§ **HOW TO COMPLETE THIS TASK**
Please write every entry out again, exactly as it reads below.

[Spatial reasoning data]
---
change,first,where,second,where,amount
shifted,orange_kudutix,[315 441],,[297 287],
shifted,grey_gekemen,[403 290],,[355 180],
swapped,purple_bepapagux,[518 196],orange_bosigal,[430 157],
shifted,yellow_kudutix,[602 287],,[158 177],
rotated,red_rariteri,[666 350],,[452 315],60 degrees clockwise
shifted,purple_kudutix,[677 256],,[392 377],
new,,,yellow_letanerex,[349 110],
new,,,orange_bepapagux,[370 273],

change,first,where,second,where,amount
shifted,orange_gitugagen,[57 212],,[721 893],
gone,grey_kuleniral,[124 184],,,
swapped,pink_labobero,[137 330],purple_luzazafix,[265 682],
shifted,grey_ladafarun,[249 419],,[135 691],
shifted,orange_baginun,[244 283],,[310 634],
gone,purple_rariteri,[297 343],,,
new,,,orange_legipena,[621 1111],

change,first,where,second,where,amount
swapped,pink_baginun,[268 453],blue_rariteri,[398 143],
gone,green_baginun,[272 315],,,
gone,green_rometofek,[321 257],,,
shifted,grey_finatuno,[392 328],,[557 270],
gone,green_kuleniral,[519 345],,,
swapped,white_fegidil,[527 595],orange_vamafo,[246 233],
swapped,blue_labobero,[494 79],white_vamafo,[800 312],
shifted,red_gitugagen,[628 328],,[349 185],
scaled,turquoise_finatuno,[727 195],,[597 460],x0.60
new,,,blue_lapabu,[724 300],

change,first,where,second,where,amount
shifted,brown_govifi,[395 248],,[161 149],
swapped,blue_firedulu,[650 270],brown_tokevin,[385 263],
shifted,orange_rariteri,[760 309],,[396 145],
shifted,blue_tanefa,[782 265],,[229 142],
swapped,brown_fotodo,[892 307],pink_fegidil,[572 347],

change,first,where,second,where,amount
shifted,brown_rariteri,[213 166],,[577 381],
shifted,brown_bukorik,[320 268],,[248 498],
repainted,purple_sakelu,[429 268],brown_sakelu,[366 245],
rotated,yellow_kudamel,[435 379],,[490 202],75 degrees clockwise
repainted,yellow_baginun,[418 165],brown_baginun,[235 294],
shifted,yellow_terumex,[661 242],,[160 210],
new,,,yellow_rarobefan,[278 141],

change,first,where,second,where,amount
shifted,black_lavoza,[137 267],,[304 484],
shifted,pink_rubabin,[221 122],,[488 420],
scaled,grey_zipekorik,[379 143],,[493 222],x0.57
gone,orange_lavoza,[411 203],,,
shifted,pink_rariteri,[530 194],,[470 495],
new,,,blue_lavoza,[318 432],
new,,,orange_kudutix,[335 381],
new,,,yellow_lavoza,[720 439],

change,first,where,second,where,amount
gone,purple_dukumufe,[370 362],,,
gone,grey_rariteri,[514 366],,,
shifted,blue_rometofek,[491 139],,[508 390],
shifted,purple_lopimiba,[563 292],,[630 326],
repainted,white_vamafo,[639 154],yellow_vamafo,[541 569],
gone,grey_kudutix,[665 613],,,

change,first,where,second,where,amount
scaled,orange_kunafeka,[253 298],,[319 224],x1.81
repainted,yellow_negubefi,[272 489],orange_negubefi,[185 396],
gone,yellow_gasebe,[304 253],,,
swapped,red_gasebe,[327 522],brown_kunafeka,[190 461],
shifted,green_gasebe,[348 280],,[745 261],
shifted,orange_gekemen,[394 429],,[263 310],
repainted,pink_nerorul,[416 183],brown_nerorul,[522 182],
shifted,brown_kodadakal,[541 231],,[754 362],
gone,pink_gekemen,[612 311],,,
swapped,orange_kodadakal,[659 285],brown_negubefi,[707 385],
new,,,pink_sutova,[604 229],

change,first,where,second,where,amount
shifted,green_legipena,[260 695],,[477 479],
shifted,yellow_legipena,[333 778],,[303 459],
---
§ **EXERCISE ANSWER**
change,first,where,second,where,amount
shifted,orange_kudutix,[315 441],,[297 287],
shifted,grey_gekemen,[403 290],,[355 180],
swapped,purple_bepapagux,[518 196],orange_bosigal,[430 157],
shifted,yellow_kudutix,[602 287],,[158 177],
rotated,red_rariteri,[666 350],,[452 315],60 degrees clockwise
shifted,purple_kudutix,[677 256],,[392 377],
new,,,yellow_letanerex,[349 110],
new,,,orange_bepapagux,[370 273],

change,first,where,second,where,amount
shifted,orange_gitugagen,[57 212],,[721 893],
gone,grey_kuleniral,[124 184],,,
swapped,pink_labobero,[137 330],purple_luzazafix,[265 682],
shifted,grey_ladafarun,[249 419],,[135 691],
shifted,orange_baginun,[244 283],,[310 634],
gone,purple_rariteri,[297 343],,,
new,,,orange_legipena,[621 1111],

change,first,where,second,where,amount
swapped,pink_baginun,[268 453],blue_rariteri,[398 143],
gone,green_baginun,[272 315],,,
gone,green_rometofek,[321 257],,,
shifted,grey_finatuno,[392 328],,[557 270],
gone,green_kuleniral,[519 345],,,
swapped,white_fegidil,[527 595],orange_vamafo,[246 233],
swapped,blue_labobero,[494 79],white_vamafo,[800 312],
shifted,red_gitugagen,[628 328],,[349 185],
scaled,turquoise_finatuno,[727 195],,[597 460],x0.60
new,,,blue_lapabu,[724 300],

change,first,where,second,where,amount
shifted,brown_govifi,[395 248],,[161 149],
swapped,blue_firedulu,[650 270],brown_tokevin,[385 263],
shifted,orange_rariteri,[760 309],,[396 145],
shifted,blue_tanefa,[782 265],,[229 142],
swapped,brown_fotodo,[892 307],pink_fegidil,[572 347],

change,first,where,second,where,amount
shifted,brown_rariteri,[213 166],,[577 381],
shifted,brown_bukorik,[320 268],,[248 498],
repainted,purple_sakelu,[429 268],brown_sakelu,[366 245],
rotated,yellow_kudamel,[435 379],,[490 202],75 degrees clockwise
repainted,yellow_baginun,[418 165],brown_baginun,[235 294],
shifted,yellow_terumex,[661 242],,[160 210],
new,,,yellow_rarobefan,[278 141],

change,first,where,second,where,amount
shifted,black_lavoza,[137 267],,[304 484],
shifted,pink_rubabin,[221 122],,[488 420],
scaled,grey_zipekorik,[379 143],,[493 222],x0.57
gone,orange_lavoza,[411 203],,,
shifted,pink_rariteri,[530 194],,[470 495],
new,,,blue_lavoza,[318 432],
new,,,orange_kudutix,[335 381],
new,,,yellow_lavoza,[720 439],

change,first,where,second,where,amount
gone,purple_dukumufe,[370 362],,,
gone,grey_rariteri,[514 366],,,
shifted,blue_rometofek,[491 139],,[508 390],
shifted,purple_lopimiba,[563 292],,[630 326],
repainted,white_vamafo,[639 154],yellow_vamafo,[541 569],
gone,grey_kudutix,[665 613],,,

change,first,where,second,where,amount
scaled,orange_kunafeka,[253 298],,[319 224],x1.81
repainted,yellow_negubefi,[272 489],orange_negubefi,[185 396],
gone,yellow_gasebe,[304 253],,,
swapped,red_gasebe,[327 522],brown_kunafeka,[190 461],
shifted,green_gasebe,[348 280],,[745 261],
shifted,orange_gekemen,[394 429],,[263 310],
repainted,pink_nerorul,[416 183],brown_nerorul,[522 182],
shifted,brown_kodadakal,[541 231],,[754 362],
gone,pink_gekemen,[612 311],,,
swapped,orange_kodadakal,[659 285],brown_negubefi,[707 385],
new,,,pink_sutova,[604 229],

change,first,where,second,where,amount
shifted,green_legipena,[260 695],,[477 479],
shifted,yellow_legipena,[333 778],,[303 459],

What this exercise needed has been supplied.